• **PROMPT**
Exactly reproduce the lines from the line that has "before: star shape (aqua)" down to the last line of the entries, inclusive.

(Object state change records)
*** Block opens ***
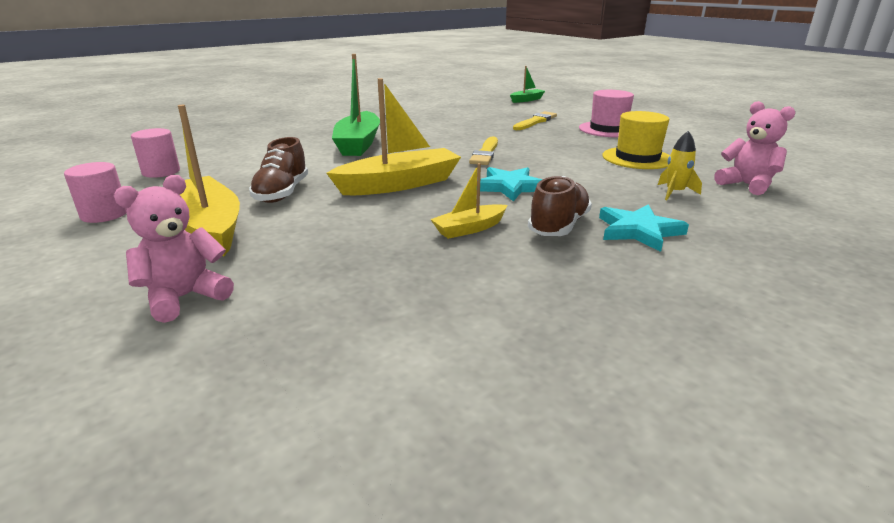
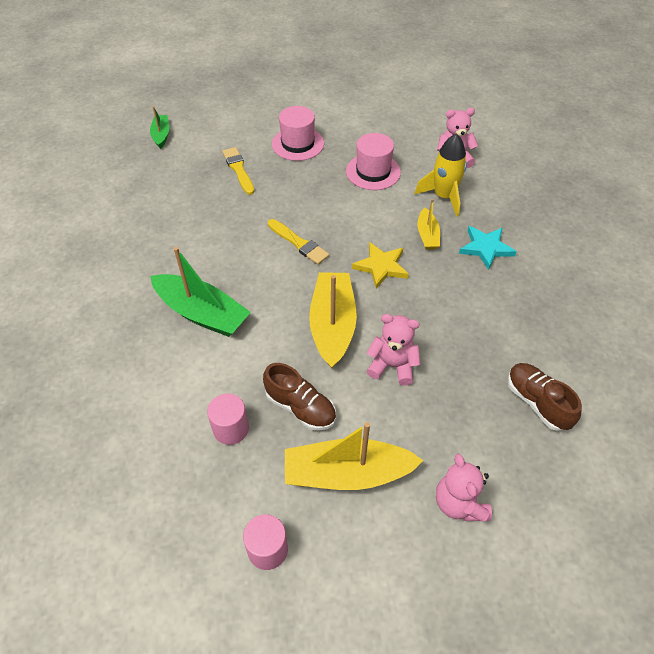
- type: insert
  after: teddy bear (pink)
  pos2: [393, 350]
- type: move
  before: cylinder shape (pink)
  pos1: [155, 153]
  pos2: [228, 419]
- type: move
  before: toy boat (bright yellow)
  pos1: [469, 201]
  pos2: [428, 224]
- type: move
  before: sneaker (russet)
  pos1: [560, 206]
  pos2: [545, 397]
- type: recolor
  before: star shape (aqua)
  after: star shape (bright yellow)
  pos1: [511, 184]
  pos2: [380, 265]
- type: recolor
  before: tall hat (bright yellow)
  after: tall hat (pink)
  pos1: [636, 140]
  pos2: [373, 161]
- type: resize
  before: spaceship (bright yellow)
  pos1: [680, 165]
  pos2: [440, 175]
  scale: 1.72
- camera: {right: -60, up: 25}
*** Block closes ***
• **ANSWER TO THIS PROBLEM**
  before: star shape (aqua)
  after: star shape (bright yellow)
  pos1: [511, 184]
  pos2: [380, 265]
- type: recolor
  before: tall hat (bright yellow)
  after: tall hat (pink)
  pos1: [636, 140]
  pos2: [373, 161]
- type: resize
  before: spaceship (bright yellow)
  pos1: [680, 165]
  pos2: [440, 175]
  scale: 1.72
- camera: {right: -60, up: 25}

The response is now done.